## Exercise
From the line with "camera: 85 degrees right, 10 degrees down" down to the final line of the material below, quote every line exactly and leave out all lines before it.

● ● ● ●

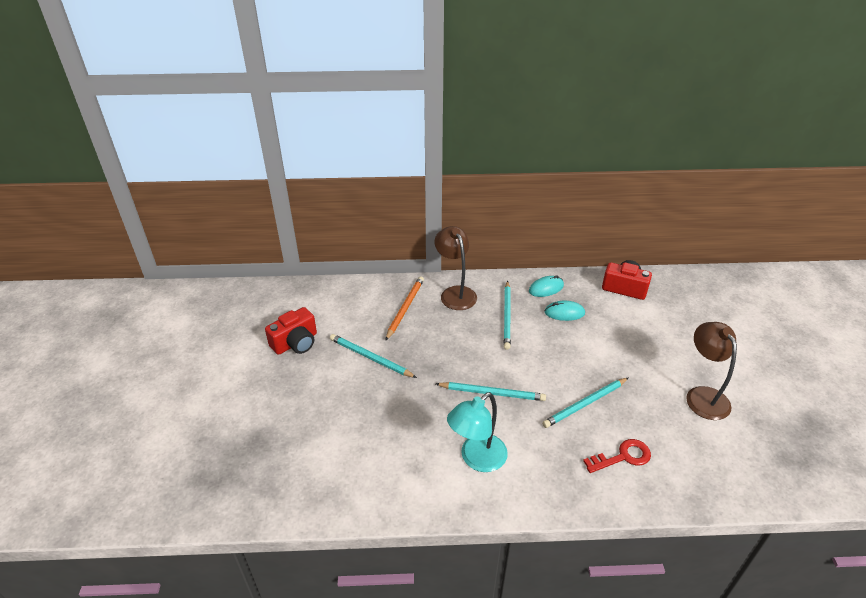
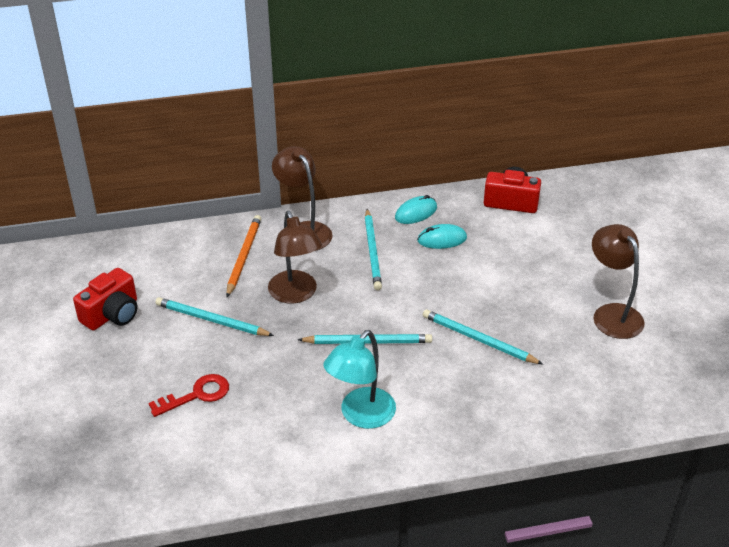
camera: 10 degrees left, 0 degrees up
turquoise pencil [542,378,628,428] -> turquoise pencil turned 75 degrees clockwise [423,310,543,364]
red key [583,439,651,473] -> red key moved to [149,374,229,417]
none -> brown lamp [268,211,322,304]

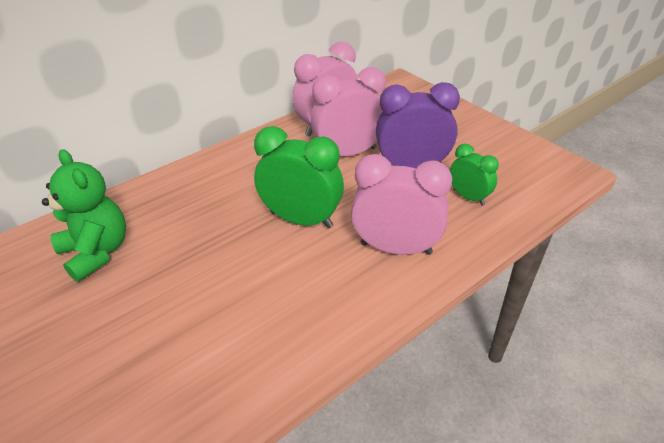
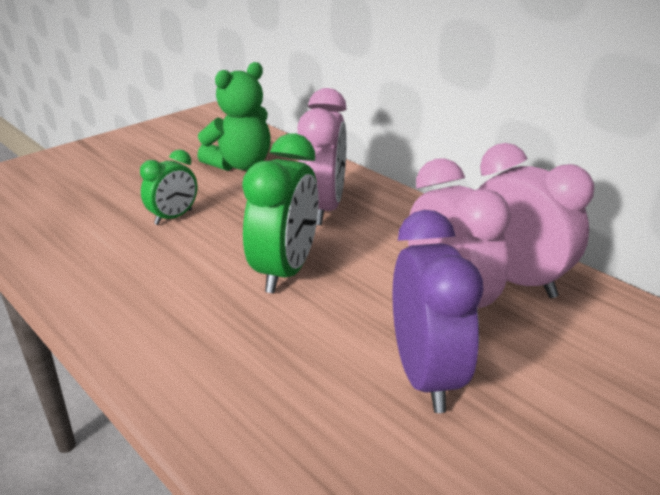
camera: 85 degrees right, 10 degrees down
pink clock [351,154,452,255] -> pink clock moved to [297,88,346,225]
green clock [450,144,499,206] -> green clock moved to [140,149,197,225]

● ● ● ●

## Exercise solution
camera: 85 degrees right, 10 degrees down
pink clock [351,154,452,255] -> pink clock moved to [297,88,346,225]
green clock [450,144,499,206] -> green clock moved to [140,149,197,225]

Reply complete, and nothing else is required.